[Exercise objective]
Exact copy, no pictures: repeat the data that follows.

[Given information]

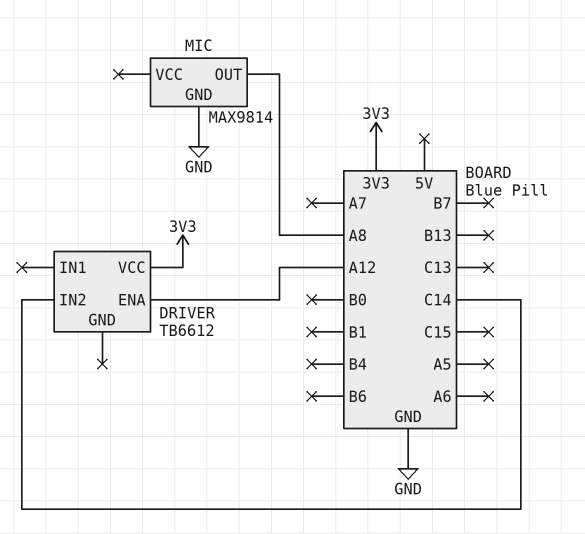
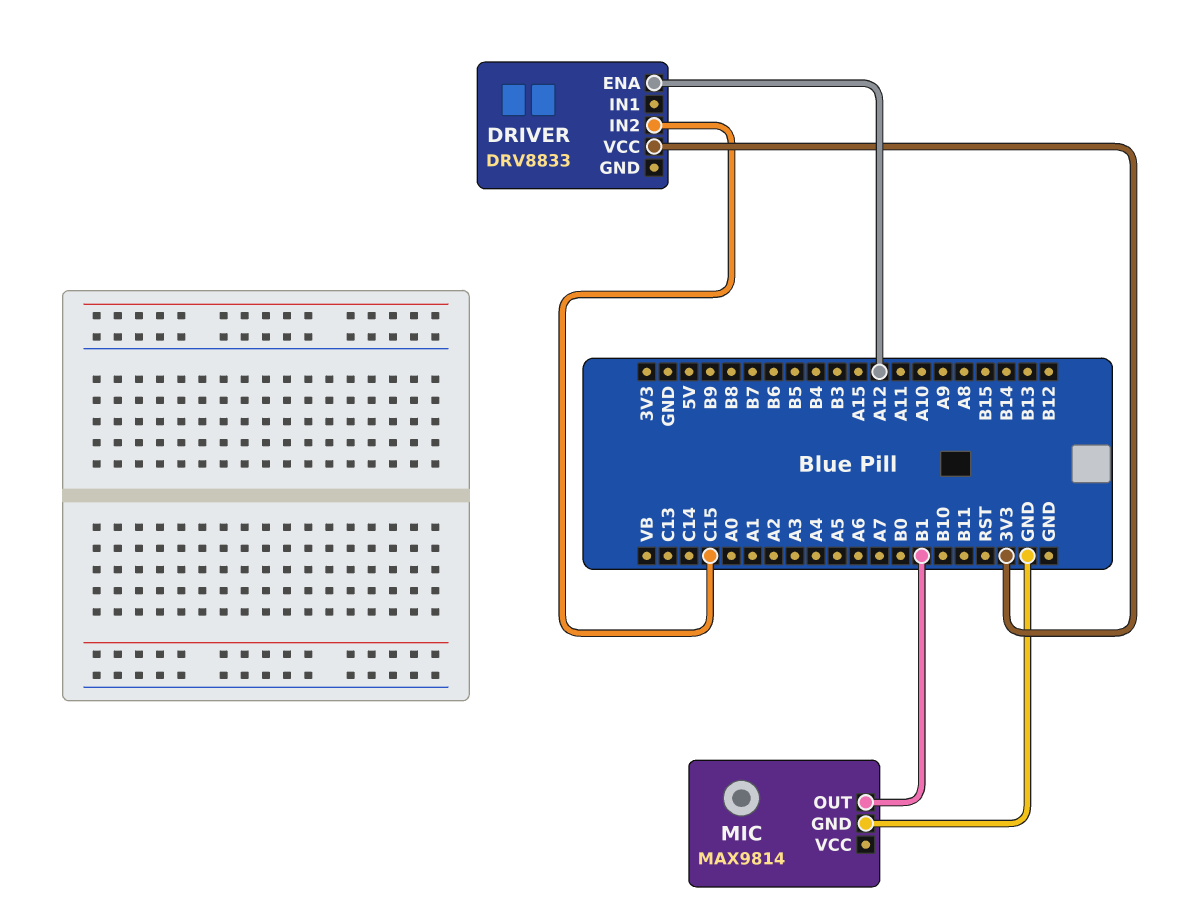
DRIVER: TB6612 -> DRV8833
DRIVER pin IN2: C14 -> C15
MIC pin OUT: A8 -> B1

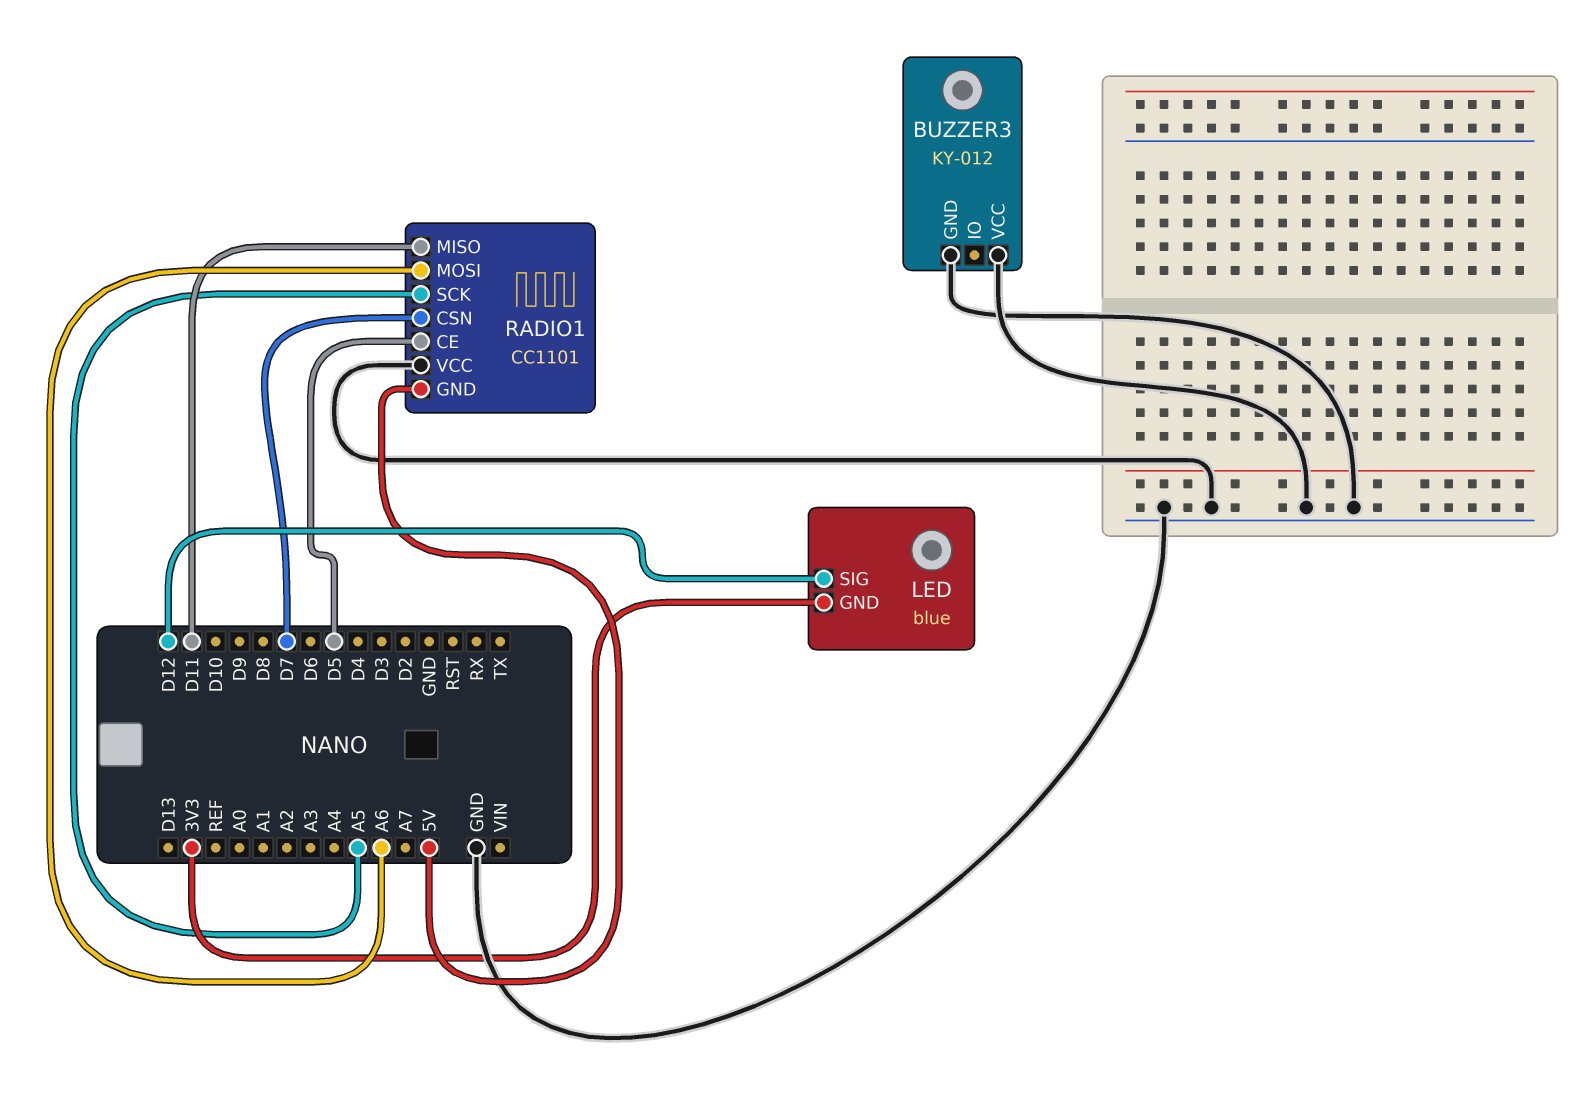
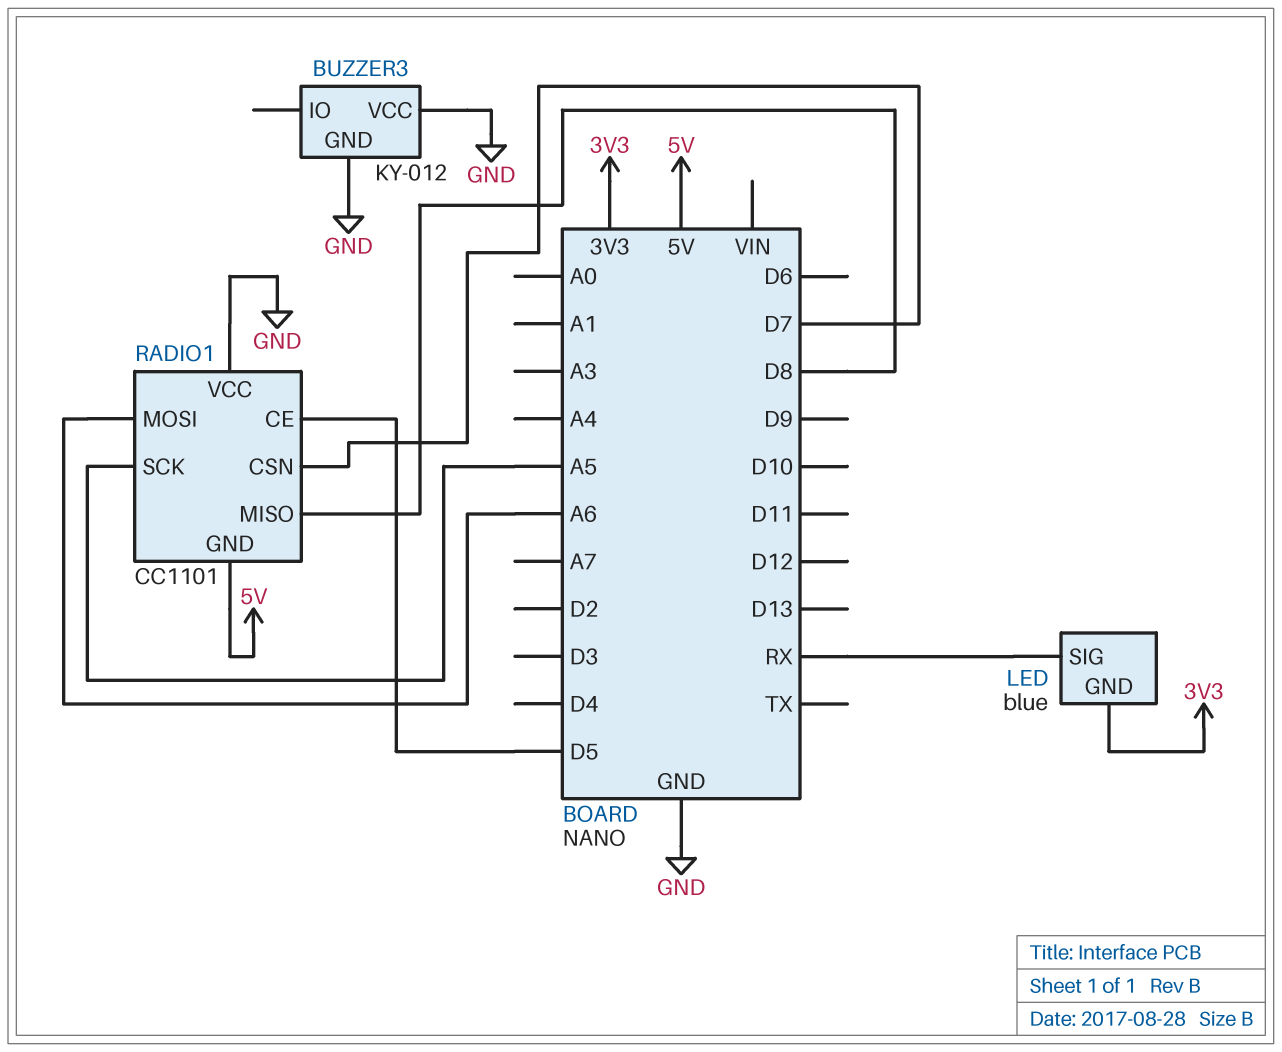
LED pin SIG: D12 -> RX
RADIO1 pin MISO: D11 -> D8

[Reply]
DRIVER: TB6612 -> DRV8833
DRIVER pin IN2: C14 -> C15
MIC pin OUT: A8 -> B1

LED pin SIG: D12 -> RX
RADIO1 pin MISO: D11 -> D8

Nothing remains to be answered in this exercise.